### Stored items from a collection
━━━━━━━━━━━━━━━━

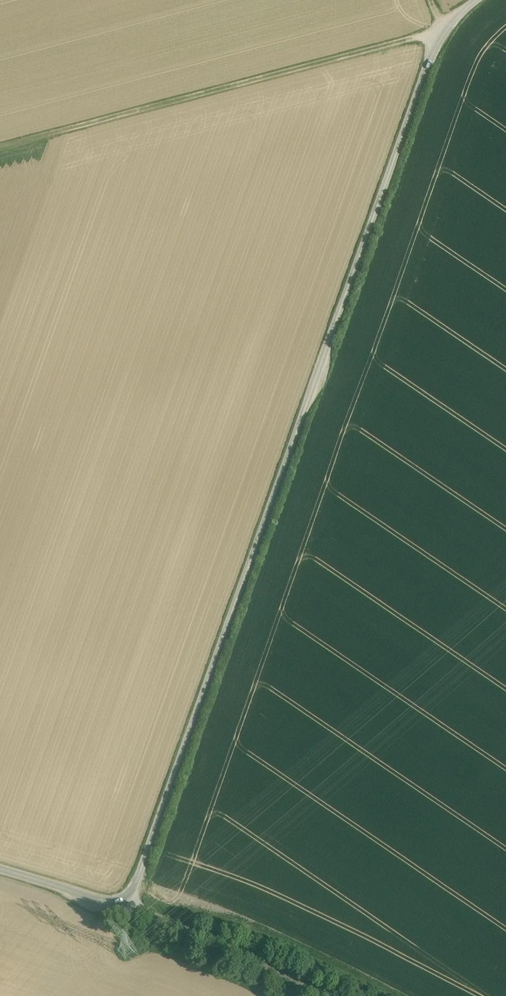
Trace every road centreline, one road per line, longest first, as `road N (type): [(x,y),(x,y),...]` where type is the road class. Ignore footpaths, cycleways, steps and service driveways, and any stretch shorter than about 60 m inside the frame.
road 1 (track): [(478,0),(445,25),(127,907)]
road 2 (track): [(441,34),(0,149)]
road 3 (unclassified): [(322,995),(160,920),(0,871)]

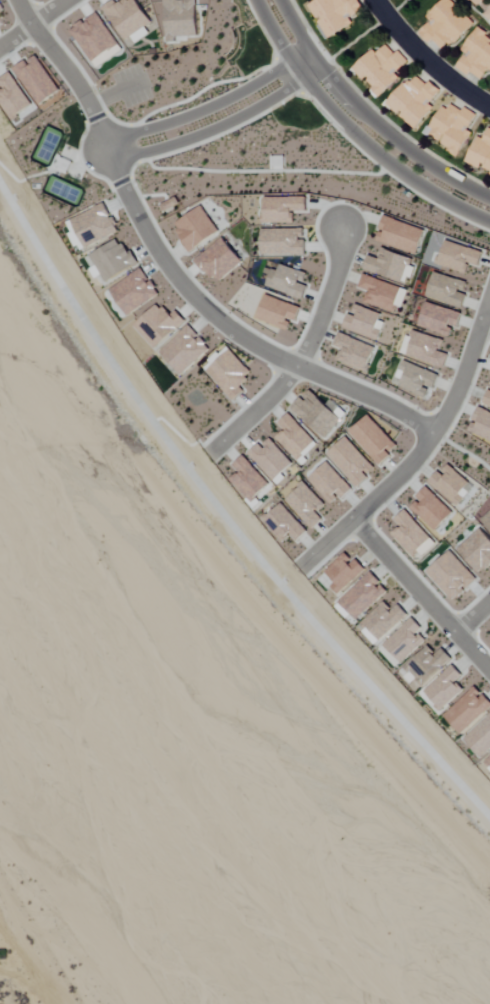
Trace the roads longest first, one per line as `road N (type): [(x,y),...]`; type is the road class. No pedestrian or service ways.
road 1 (residential): [(435,435),(305,373),(189,300),(148,249),(90,108),(30,24)]
road 2 (residential): [(256,0),(290,62),(353,135),(412,181),(489,223)]
road 3 (residential): [(489,295),(458,393),(435,435),(402,482),(311,562)]
road 4 (residential): [(489,201),(381,132),(329,77),(280,0)]
road 5 (residential): [(343,223),(321,317),(293,366),(219,447)]
road 6 (residential): [(112,164),(229,123),(300,74)]
road 7 (residential): [(290,62),(190,116),(105,141)]
road 8 (residential): [(489,666),(359,522)]
road 9 (residential): [(489,109),(437,71),(374,0)]

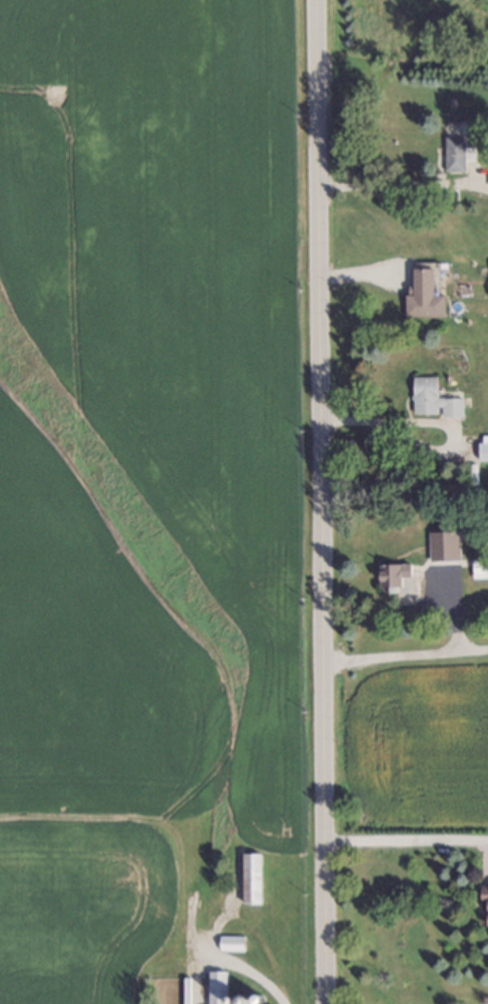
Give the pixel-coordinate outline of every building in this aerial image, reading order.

━━━━━━━━━━━━━━━━

### Prompt
Reproduce every entry word for word, but omit the pictures.

### Reply to the task
Trace every road centreline, one road per line, longest first, as `road N (type): [(x,y),(x,y),...]` where type is the road class. Ignore footpaths, cycleways, steps and service driveways, and any stretch shorter than about 60 m inside the frame.
road 1 (track): [(478,0),(445,25),(127,907)]
road 2 (track): [(441,34),(0,149)]
road 3 (unclassified): [(322,995),(160,920),(0,871)]

Trace the roads longest first, one per line as `road N (type): [(x,y),...]`; type is the road class. No pedestrian or service ways.
road 1 (residential): [(435,435),(305,373),(189,300),(148,249),(90,108),(30,24)]
road 2 (residential): [(256,0),(290,62),(353,135),(412,181),(489,223)]
road 3 (residential): [(489,295),(458,393),(435,435),(402,482),(311,562)]
road 4 (residential): [(489,201),(381,132),(329,77),(280,0)]
road 5 (residential): [(343,223),(321,317),(293,366),(219,447)]
road 6 (residential): [(112,164),(229,123),(300,74)]
road 7 (residential): [(290,62),(190,116),(105,141)]
road 8 (residential): [(489,666),(359,522)]
road 9 (residential): [(489,109),(437,71),(374,0)]

Give the pixel-coordinate outline of every building in this aerial image, reading order.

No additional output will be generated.